Supplied material:
--- --- ---

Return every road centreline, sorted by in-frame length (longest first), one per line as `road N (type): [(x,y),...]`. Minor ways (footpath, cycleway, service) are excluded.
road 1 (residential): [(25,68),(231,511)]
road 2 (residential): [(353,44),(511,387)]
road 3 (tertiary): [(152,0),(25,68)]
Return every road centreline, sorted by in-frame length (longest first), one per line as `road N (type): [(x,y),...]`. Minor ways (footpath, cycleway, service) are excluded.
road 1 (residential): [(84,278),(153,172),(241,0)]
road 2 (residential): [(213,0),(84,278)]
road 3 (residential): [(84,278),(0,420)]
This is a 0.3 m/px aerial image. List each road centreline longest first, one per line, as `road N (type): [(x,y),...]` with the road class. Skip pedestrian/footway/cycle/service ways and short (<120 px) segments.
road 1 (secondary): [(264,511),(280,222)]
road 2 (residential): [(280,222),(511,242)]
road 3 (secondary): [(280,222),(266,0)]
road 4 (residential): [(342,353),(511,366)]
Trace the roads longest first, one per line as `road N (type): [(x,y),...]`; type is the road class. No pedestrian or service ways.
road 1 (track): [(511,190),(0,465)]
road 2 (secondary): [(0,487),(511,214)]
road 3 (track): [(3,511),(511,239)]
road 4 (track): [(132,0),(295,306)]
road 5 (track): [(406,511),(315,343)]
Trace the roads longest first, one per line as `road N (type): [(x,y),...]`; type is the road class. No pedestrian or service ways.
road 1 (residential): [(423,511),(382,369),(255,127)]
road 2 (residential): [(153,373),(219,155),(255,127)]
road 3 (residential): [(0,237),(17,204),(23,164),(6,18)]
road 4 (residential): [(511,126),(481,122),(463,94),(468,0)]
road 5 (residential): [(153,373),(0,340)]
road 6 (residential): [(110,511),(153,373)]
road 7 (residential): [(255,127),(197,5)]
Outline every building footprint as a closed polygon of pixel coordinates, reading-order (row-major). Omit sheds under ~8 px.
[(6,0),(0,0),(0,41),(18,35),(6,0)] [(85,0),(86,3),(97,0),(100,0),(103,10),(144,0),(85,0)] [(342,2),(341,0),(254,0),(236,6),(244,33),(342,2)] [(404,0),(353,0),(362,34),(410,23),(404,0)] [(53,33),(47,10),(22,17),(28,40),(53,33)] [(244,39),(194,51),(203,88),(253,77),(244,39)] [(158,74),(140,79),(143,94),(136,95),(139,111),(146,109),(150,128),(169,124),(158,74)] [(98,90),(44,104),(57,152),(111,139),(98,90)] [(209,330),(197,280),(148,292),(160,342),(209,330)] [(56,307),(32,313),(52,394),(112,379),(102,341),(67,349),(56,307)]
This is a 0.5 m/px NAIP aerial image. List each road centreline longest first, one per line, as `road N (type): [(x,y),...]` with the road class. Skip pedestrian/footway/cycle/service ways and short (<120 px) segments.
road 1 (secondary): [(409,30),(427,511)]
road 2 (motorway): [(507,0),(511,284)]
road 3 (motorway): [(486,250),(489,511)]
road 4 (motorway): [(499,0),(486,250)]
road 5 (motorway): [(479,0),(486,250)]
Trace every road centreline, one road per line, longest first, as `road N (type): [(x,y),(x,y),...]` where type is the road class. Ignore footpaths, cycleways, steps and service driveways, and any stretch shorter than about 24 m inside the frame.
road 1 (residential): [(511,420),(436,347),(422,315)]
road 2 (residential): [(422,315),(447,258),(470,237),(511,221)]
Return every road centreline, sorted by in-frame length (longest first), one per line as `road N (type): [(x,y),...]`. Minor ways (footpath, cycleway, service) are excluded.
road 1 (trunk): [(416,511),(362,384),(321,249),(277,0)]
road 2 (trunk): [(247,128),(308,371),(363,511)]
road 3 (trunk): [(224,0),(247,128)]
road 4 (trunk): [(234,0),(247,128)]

--- --- ---

Reproduce the data from its first line through the line containing "road 4 (residential): [(342,353),(511,366)]", substituting "centerline" for every "centreline" and leaving everything else unchanged.

Return every road centerline, sorted by in-frame length (longest first), one per line as `road N (type): [(x,y),...]`. Minor ways (footpath, cycleway, service) are excluded.
road 1 (residential): [(25,68),(231,511)]
road 2 (residential): [(353,44),(511,387)]
road 3 (tertiary): [(152,0),(25,68)]
Return every road centerline, sorted by in-frame length (longest first), one per line as `road N (type): [(x,y),...]`. Minor ways (footpath, cycleway, service) are excluded.
road 1 (residential): [(84,278),(153,172),(241,0)]
road 2 (residential): [(213,0),(84,278)]
road 3 (residential): [(84,278),(0,420)]
This is a 0.3 m/px aerial image. List each road centerline longest first, one per line, as `road N (type): [(x,y),...]` with the road class. Skip pedestrian/footway/cycle/service ways and short (<120 px) segments.
road 1 (secondary): [(264,511),(280,222)]
road 2 (residential): [(280,222),(511,242)]
road 3 (secondary): [(280,222),(266,0)]
road 4 (residential): [(342,353),(511,366)]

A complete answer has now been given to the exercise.